Problem statement: Look below for the line that contains "R9: 330 (GND, NET5) -> none" and the line that contains "C9: 1.5uF (GND, W4) -> 470nF (GND, W4)", then restate both of them and every line in between, exactly. No picture goes in the copy.

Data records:
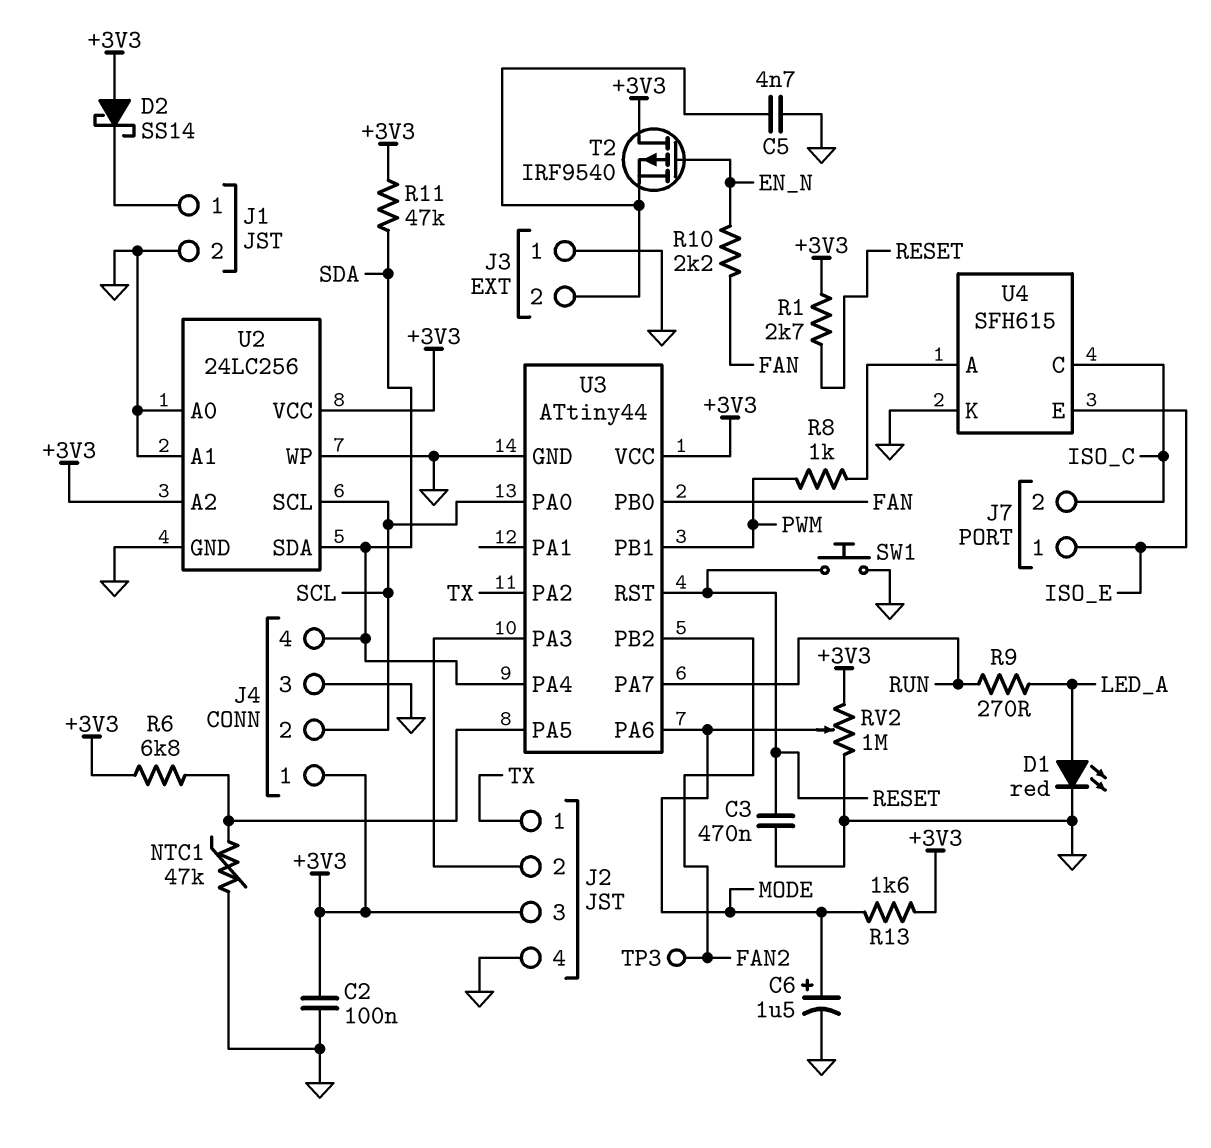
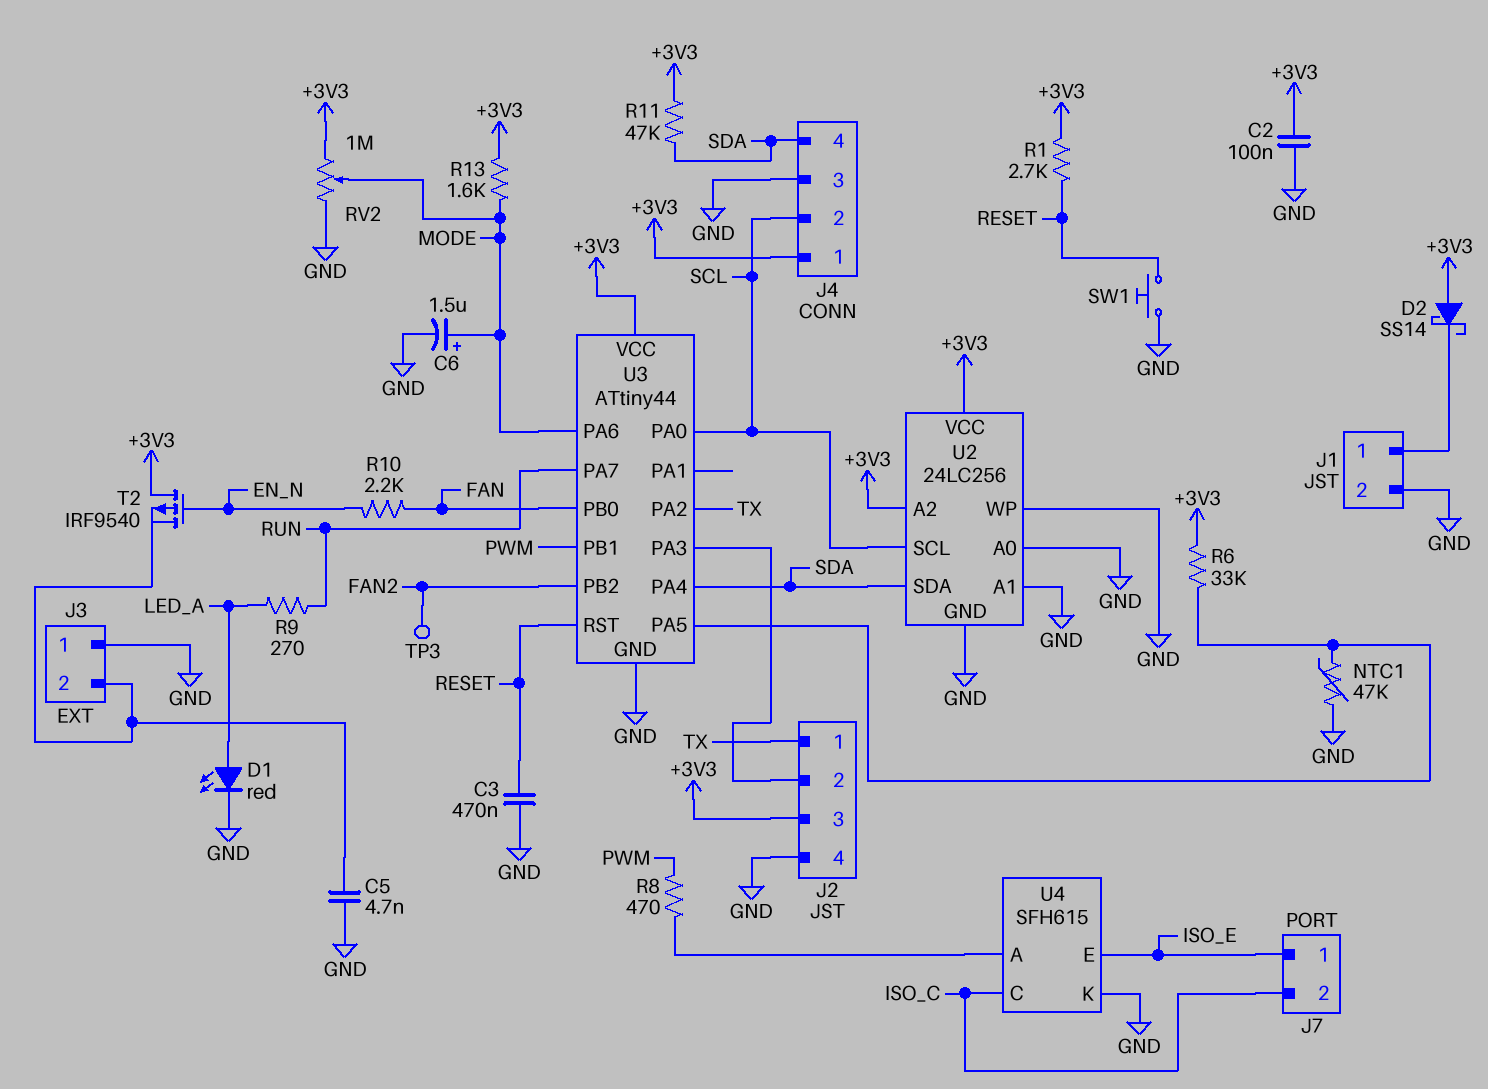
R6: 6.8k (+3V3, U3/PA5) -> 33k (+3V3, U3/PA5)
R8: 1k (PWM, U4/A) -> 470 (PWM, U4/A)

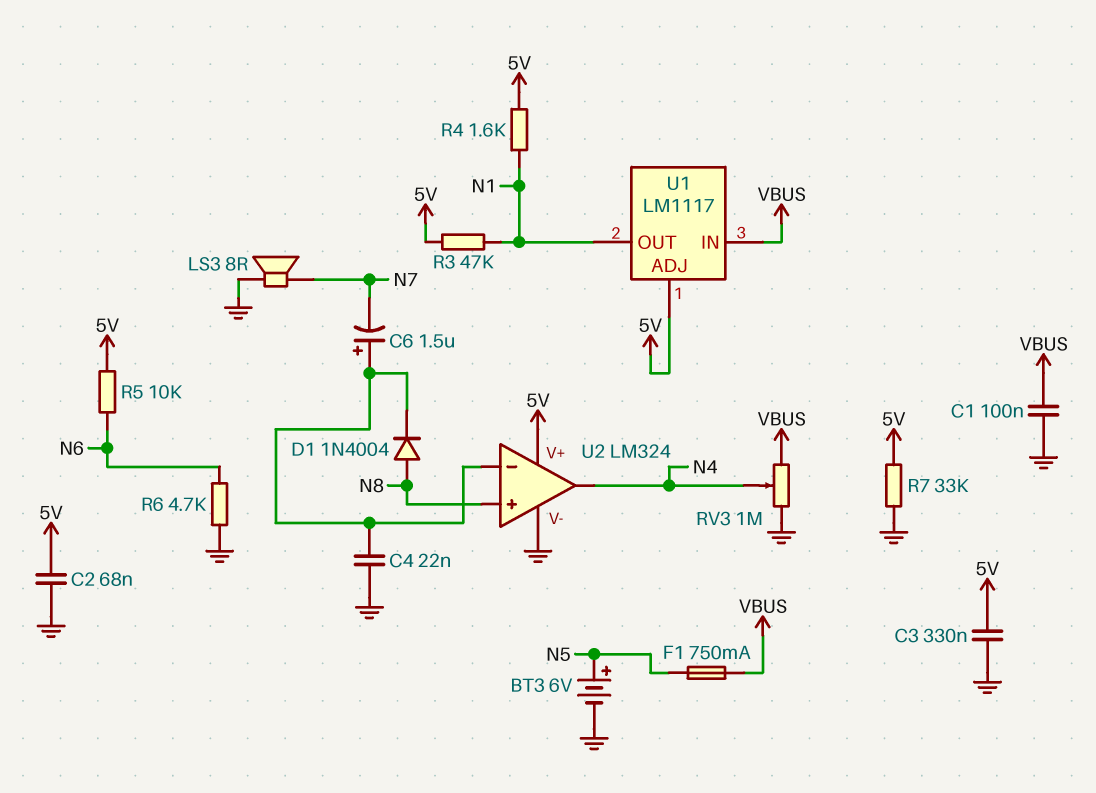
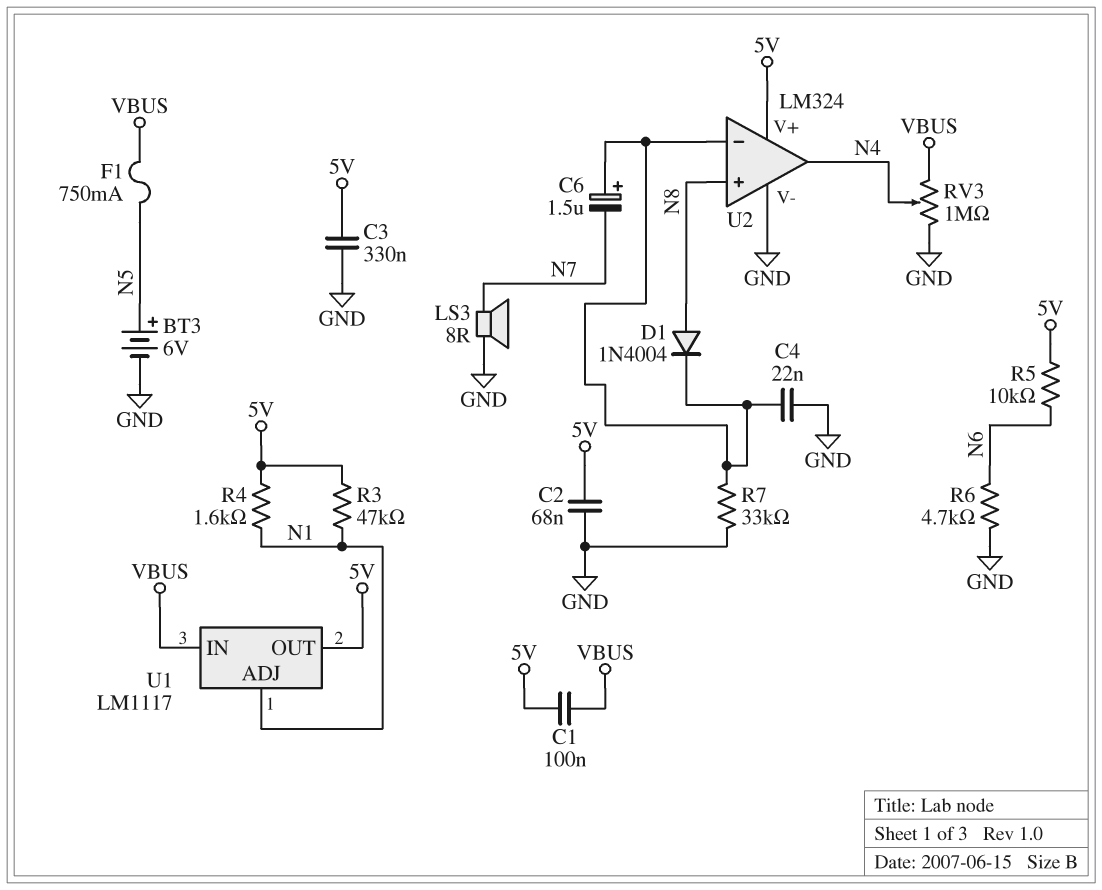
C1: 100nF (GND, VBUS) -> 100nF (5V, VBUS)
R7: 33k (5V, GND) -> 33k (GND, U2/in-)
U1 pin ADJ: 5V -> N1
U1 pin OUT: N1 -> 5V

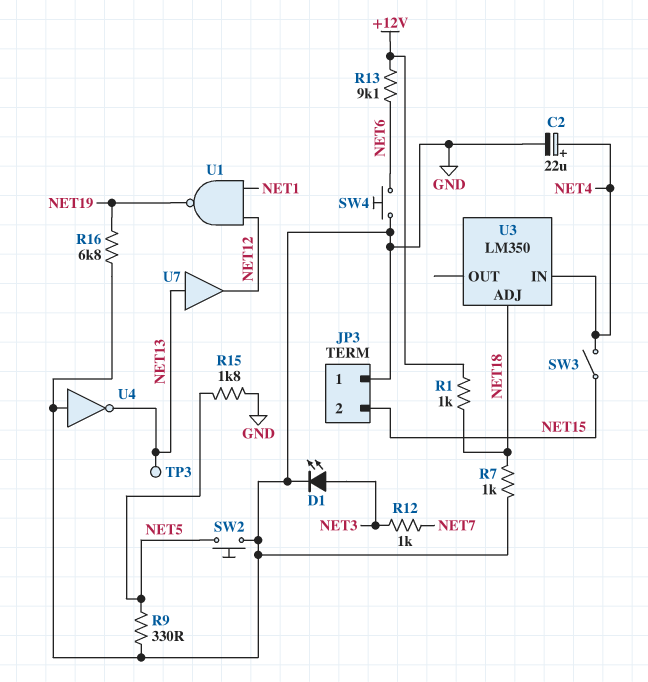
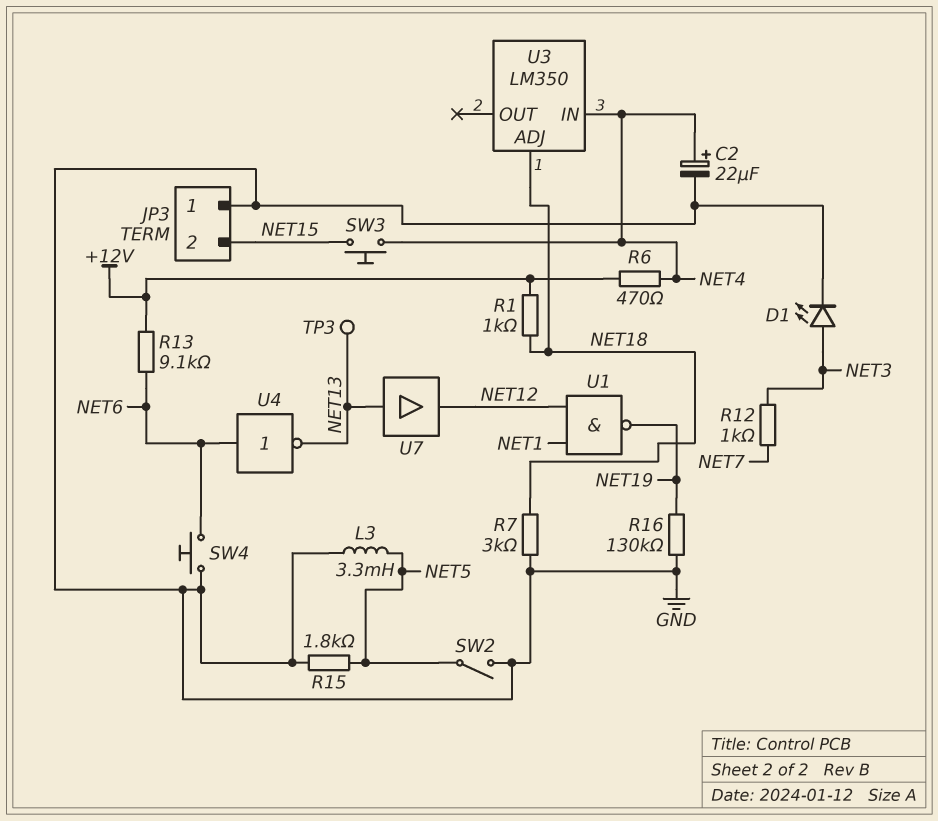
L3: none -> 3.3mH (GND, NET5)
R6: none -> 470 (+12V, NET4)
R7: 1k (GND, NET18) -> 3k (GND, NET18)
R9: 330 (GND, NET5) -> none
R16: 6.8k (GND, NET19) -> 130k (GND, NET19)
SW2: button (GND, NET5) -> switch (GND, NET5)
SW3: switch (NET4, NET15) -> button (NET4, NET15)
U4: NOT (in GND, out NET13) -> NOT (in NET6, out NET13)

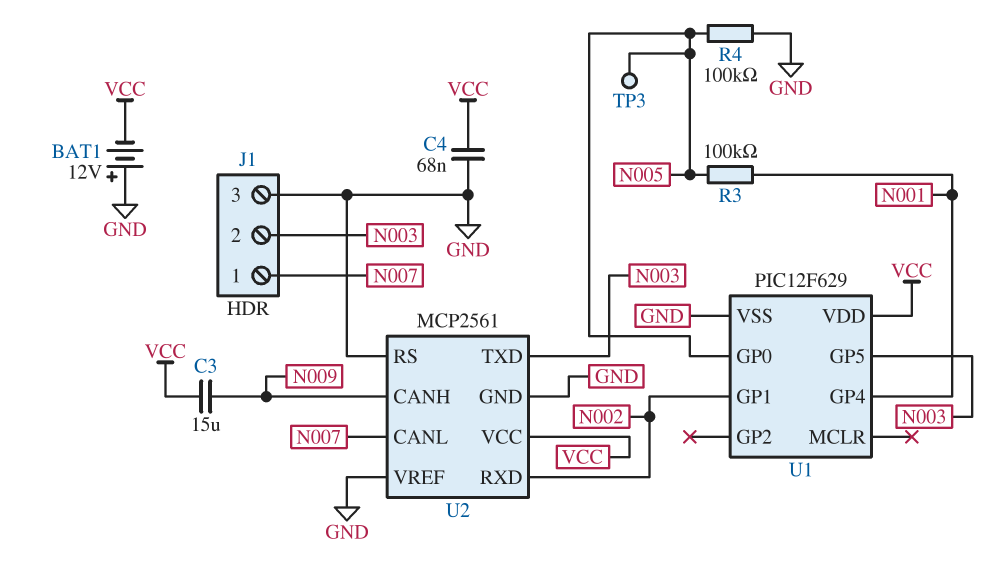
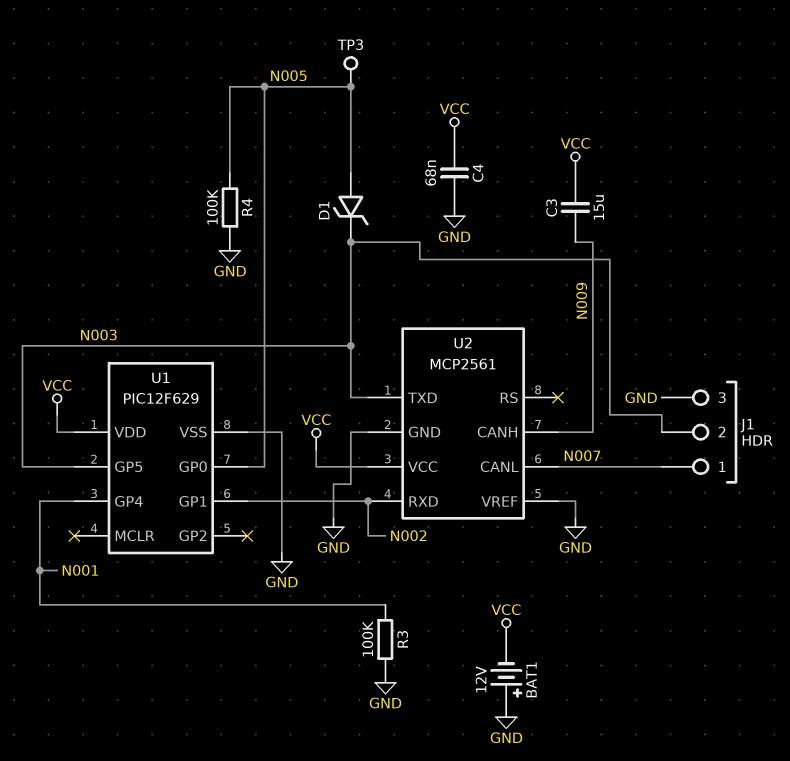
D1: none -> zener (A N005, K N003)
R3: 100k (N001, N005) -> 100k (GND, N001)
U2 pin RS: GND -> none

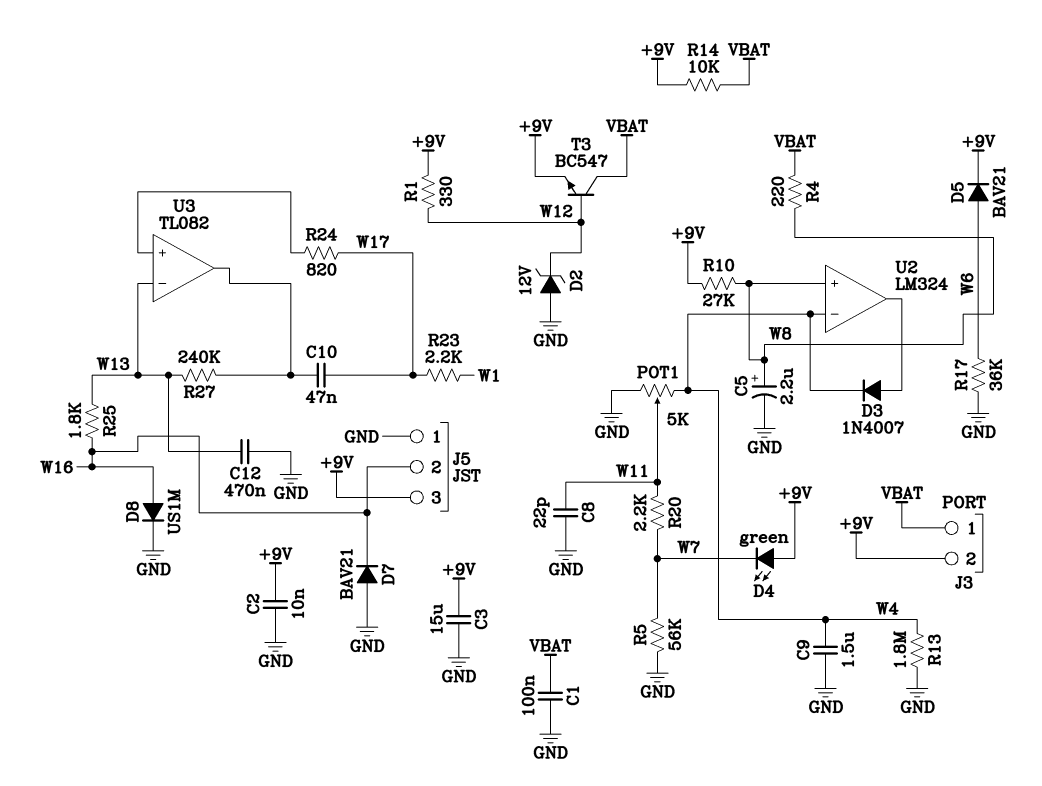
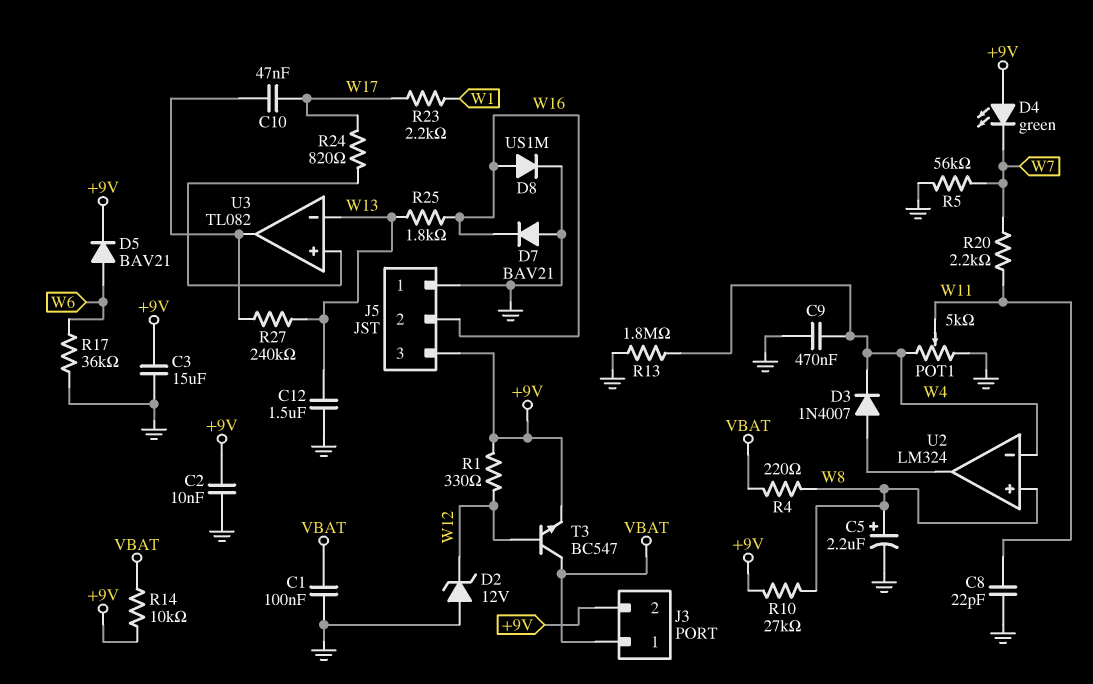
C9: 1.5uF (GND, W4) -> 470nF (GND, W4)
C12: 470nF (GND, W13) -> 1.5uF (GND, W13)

Worked solution:
R9: 330 (GND, NET5) -> none
R16: 6.8k (GND, NET19) -> 130k (GND, NET19)
SW2: button (GND, NET5) -> switch (GND, NET5)
SW3: switch (NET4, NET15) -> button (NET4, NET15)
U4: NOT (in GND, out NET13) -> NOT (in NET6, out NET13)

D1: none -> zener (A N005, K N003)
R3: 100k (N001, N005) -> 100k (GND, N001)
U2 pin RS: GND -> none

C9: 1.5uF (GND, W4) -> 470nF (GND, W4)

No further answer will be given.